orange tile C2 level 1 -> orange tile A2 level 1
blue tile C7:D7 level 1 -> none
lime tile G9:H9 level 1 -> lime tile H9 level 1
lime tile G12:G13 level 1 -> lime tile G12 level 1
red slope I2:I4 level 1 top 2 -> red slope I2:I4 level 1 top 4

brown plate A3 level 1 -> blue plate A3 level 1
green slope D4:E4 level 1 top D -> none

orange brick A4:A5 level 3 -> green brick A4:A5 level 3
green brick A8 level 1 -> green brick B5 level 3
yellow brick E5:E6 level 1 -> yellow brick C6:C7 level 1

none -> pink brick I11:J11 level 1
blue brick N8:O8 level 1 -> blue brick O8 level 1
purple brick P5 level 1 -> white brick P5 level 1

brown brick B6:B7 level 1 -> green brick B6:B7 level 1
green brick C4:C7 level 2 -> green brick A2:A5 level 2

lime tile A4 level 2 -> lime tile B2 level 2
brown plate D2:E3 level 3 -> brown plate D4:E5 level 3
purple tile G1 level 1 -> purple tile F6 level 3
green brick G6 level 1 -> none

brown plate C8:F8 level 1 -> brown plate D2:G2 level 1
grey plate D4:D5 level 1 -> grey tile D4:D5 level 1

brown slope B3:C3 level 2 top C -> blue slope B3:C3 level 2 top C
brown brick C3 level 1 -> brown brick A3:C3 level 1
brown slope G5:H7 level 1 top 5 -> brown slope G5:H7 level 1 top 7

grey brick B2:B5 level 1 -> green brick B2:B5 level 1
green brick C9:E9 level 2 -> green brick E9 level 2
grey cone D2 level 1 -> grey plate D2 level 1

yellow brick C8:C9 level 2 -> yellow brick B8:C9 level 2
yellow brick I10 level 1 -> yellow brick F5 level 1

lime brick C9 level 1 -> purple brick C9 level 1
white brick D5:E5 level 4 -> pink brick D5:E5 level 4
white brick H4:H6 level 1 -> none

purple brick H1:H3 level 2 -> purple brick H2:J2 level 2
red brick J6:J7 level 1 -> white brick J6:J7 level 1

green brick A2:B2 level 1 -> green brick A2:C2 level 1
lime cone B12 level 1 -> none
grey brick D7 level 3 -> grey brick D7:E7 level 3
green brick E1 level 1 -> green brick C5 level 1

* _PROBLEM DETAILS_
Starting from the first line of the records above, retype each line exactly up to and including the one that contains "none -> pink brick I11:J11 level 1", and nothing more.

* _RESULT_
orange tile C2 level 1 -> orange tile A2 level 1
blue tile C7:D7 level 1 -> none
lime tile G9:H9 level 1 -> lime tile H9 level 1
lime tile G12:G13 level 1 -> lime tile G12 level 1
red slope I2:I4 level 1 top 2 -> red slope I2:I4 level 1 top 4

brown plate A3 level 1 -> blue plate A3 level 1
green slope D4:E4 level 1 top D -> none

orange brick A4:A5 level 3 -> green brick A4:A5 level 3
green brick A8 level 1 -> green brick B5 level 3
yellow brick E5:E6 level 1 -> yellow brick C6:C7 level 1

none -> pink brick I11:J11 level 1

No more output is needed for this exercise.